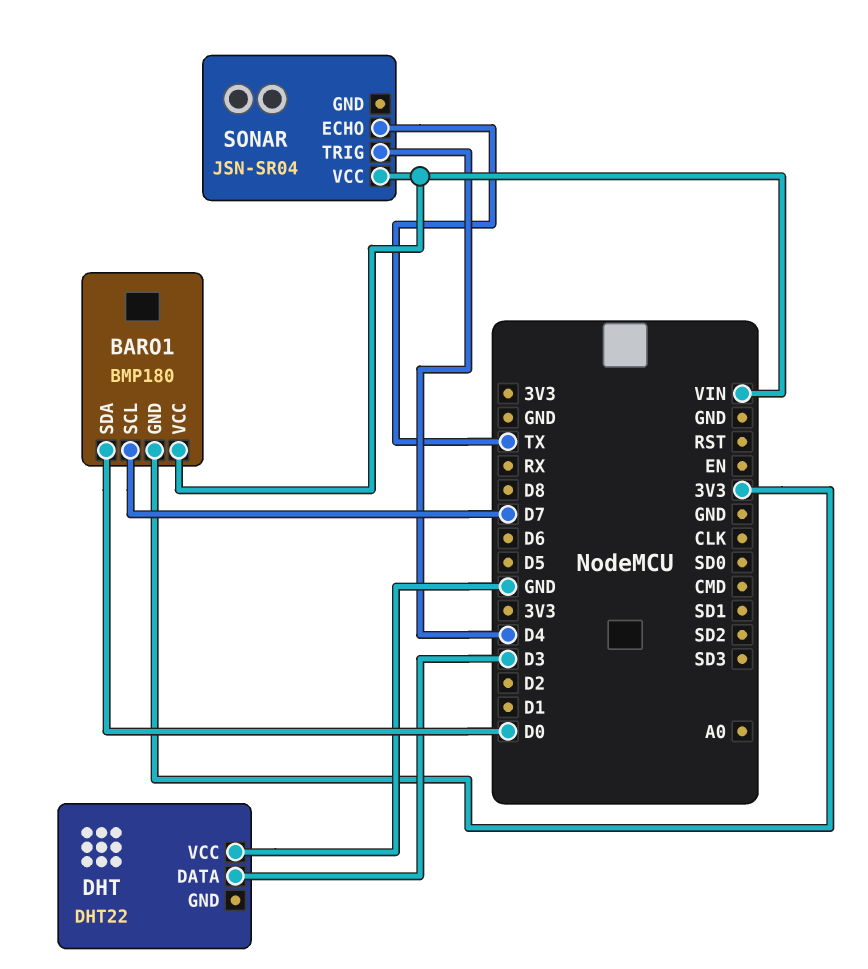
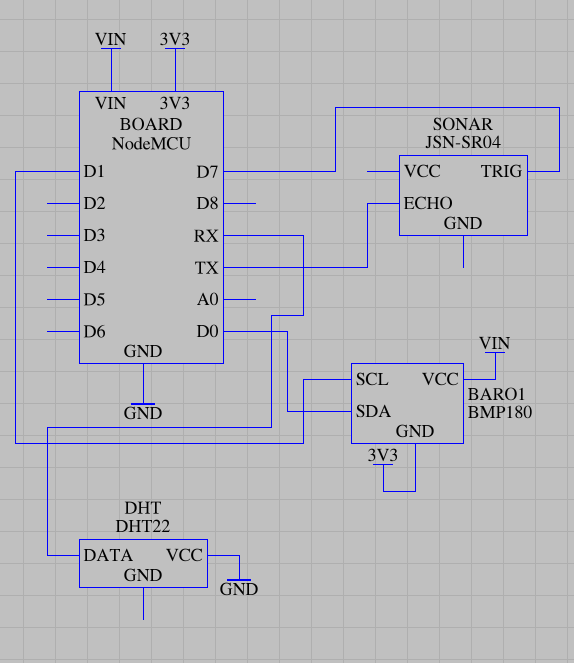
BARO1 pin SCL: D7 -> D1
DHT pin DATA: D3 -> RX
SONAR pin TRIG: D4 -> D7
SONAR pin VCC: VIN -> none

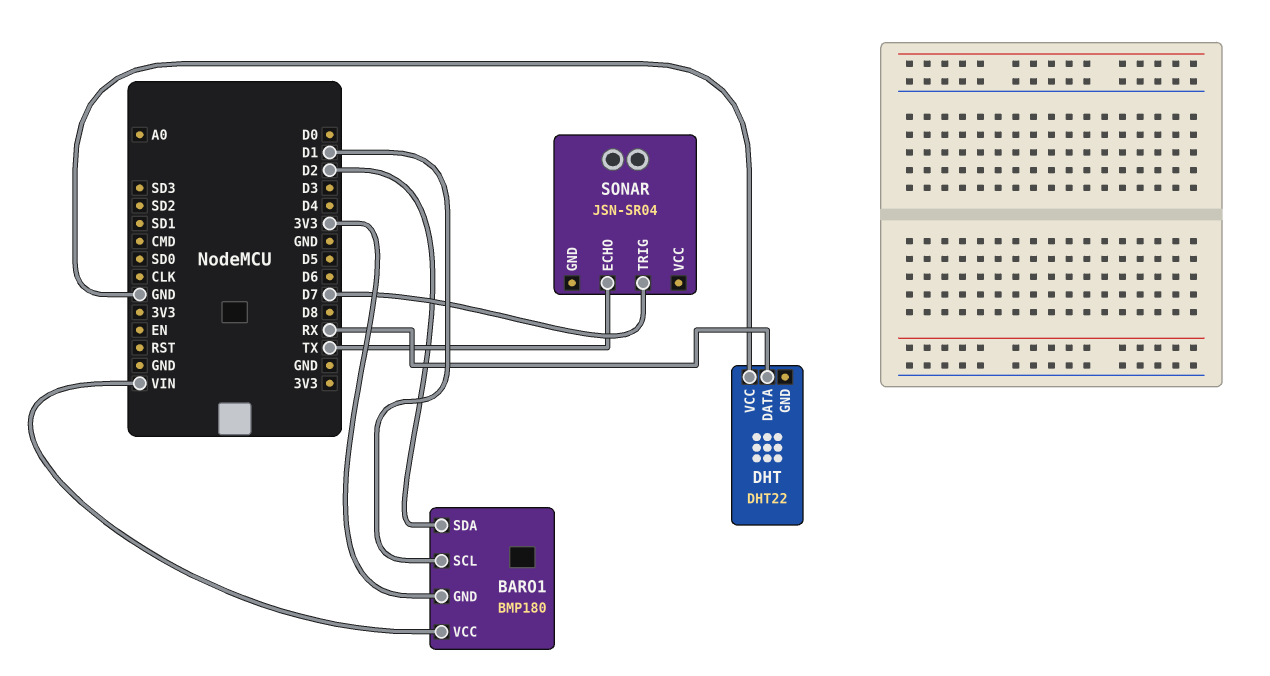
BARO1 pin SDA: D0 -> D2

****************

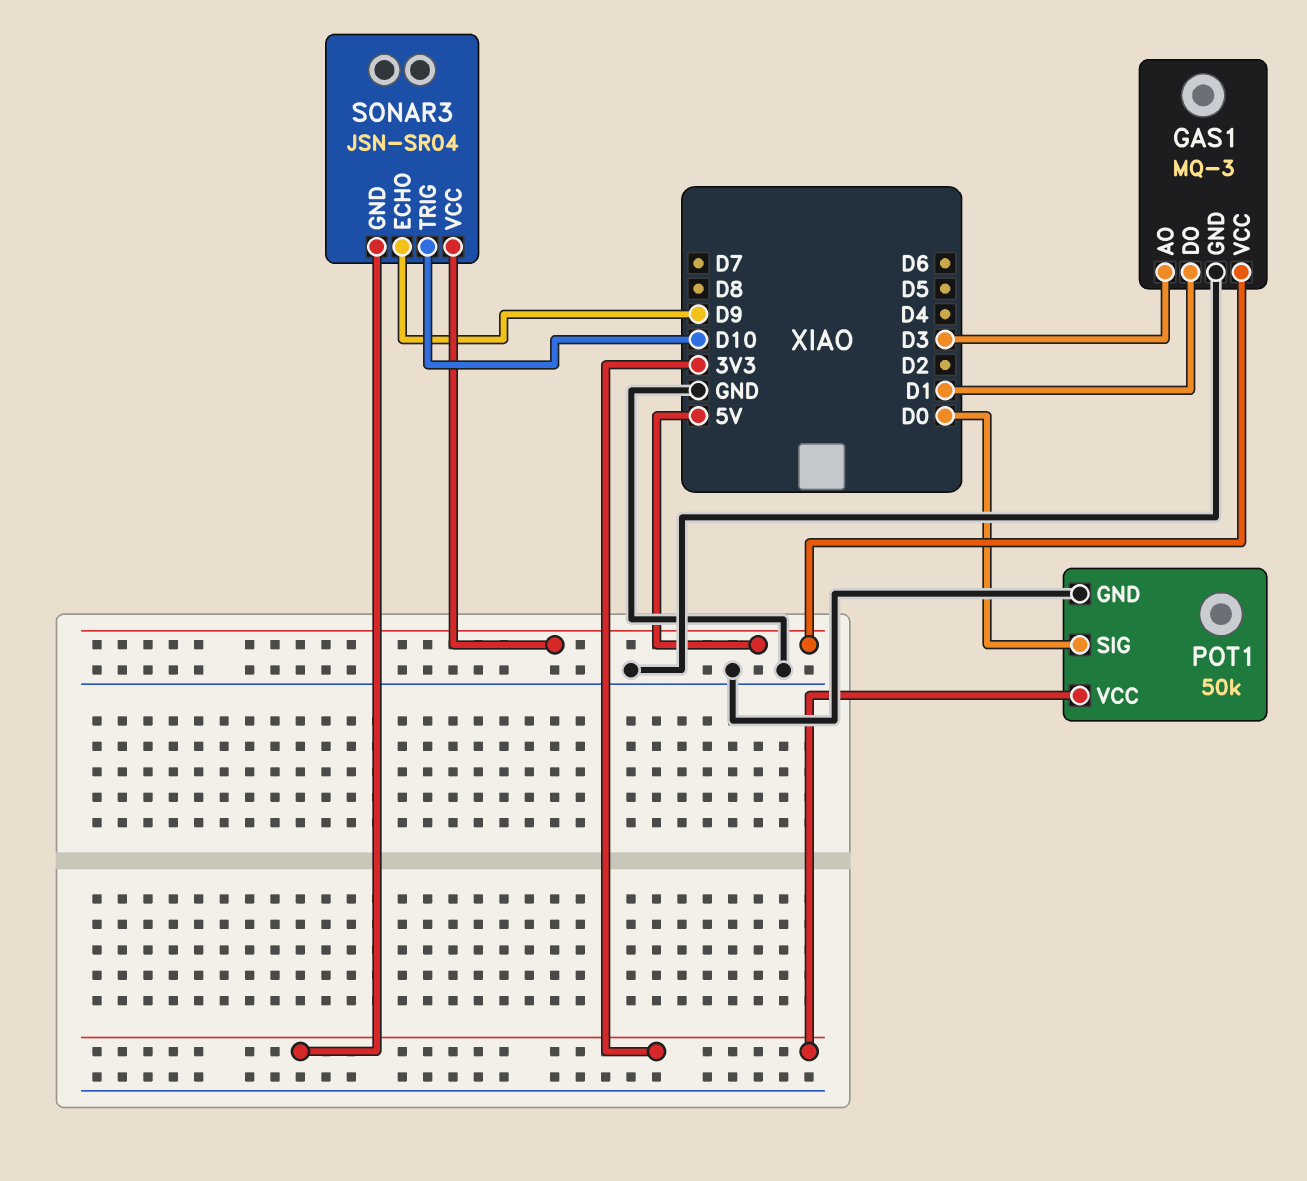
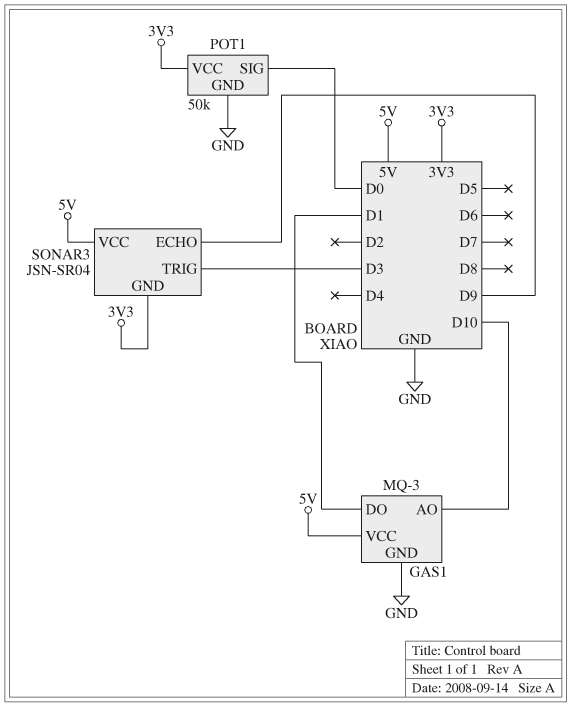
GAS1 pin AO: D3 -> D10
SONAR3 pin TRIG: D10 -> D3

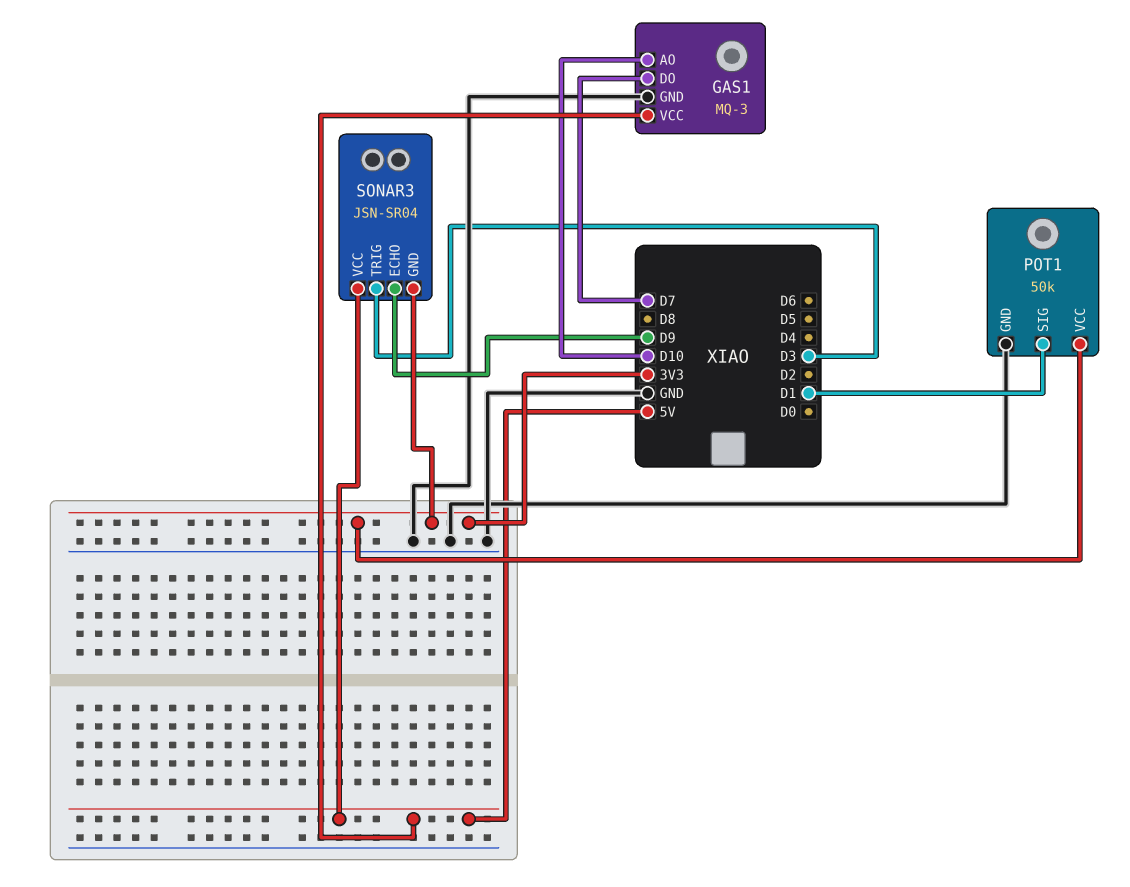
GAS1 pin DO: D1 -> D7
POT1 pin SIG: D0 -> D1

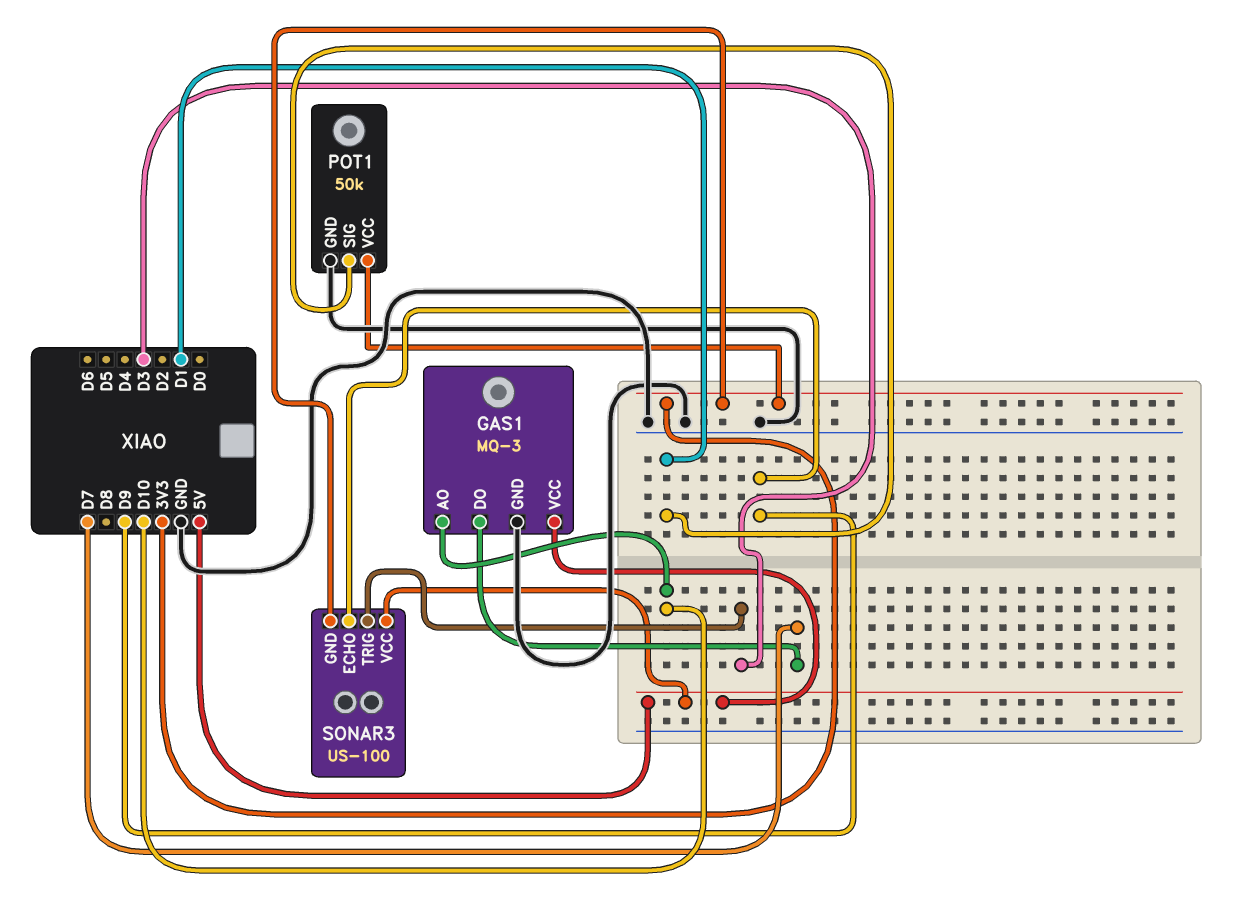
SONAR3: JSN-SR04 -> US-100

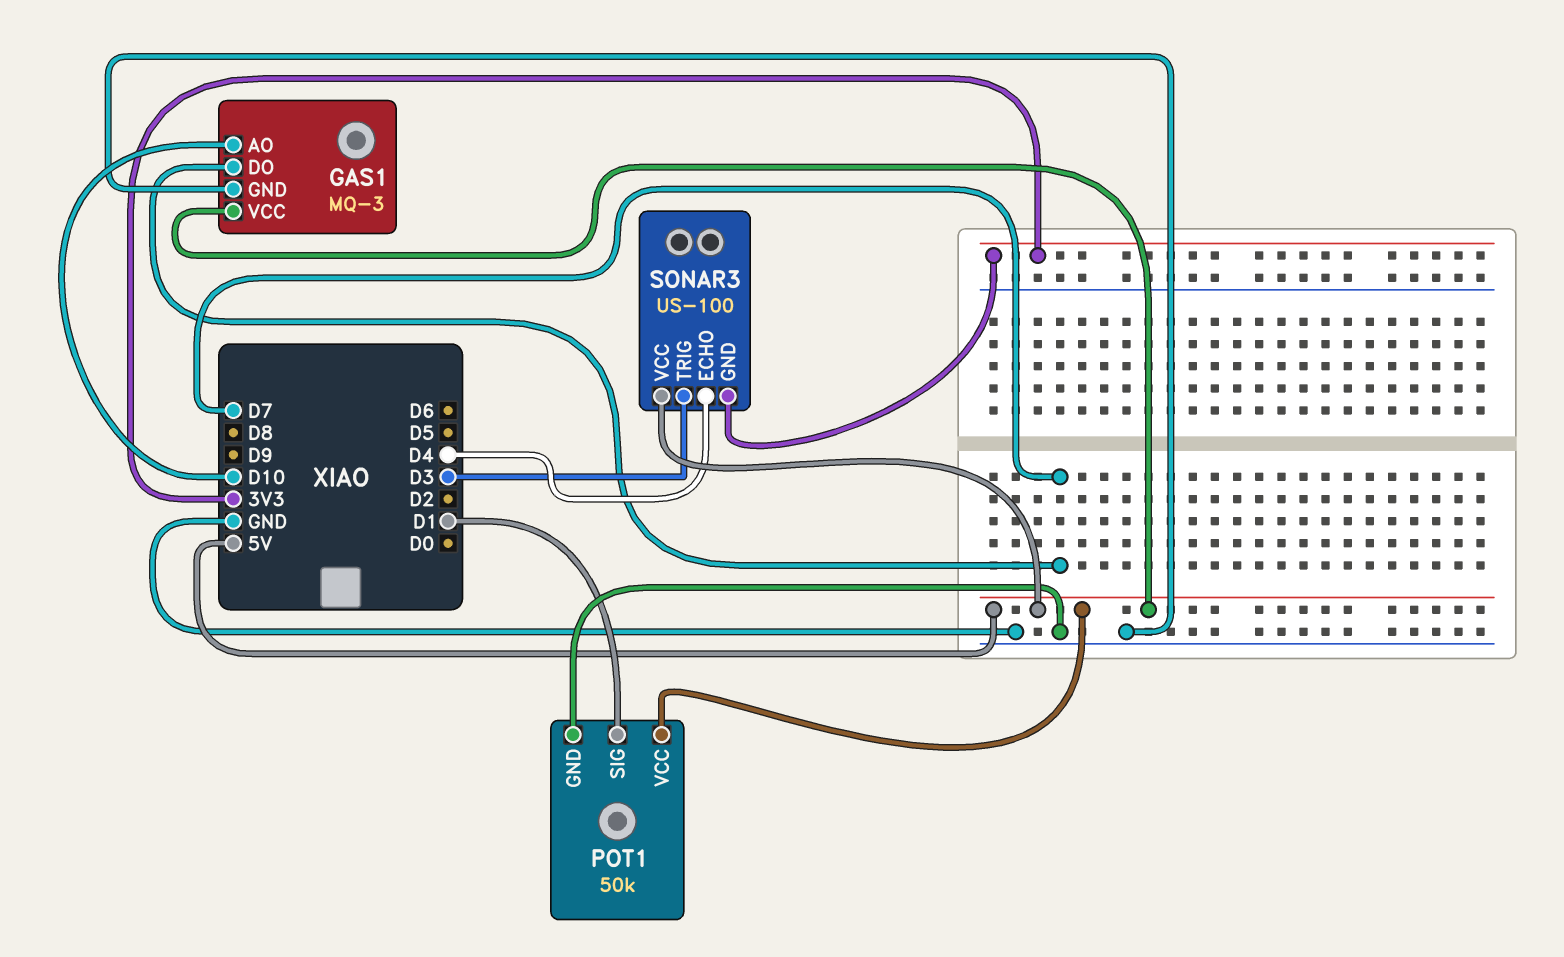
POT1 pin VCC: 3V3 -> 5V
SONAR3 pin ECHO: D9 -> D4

****************

> _Aim of the task_
Reproduce all lines from the records above that include the word "TRIG".

> _Solution_
SONAR pin TRIG: D4 -> D7
SONAR3 pin TRIG: D10 -> D3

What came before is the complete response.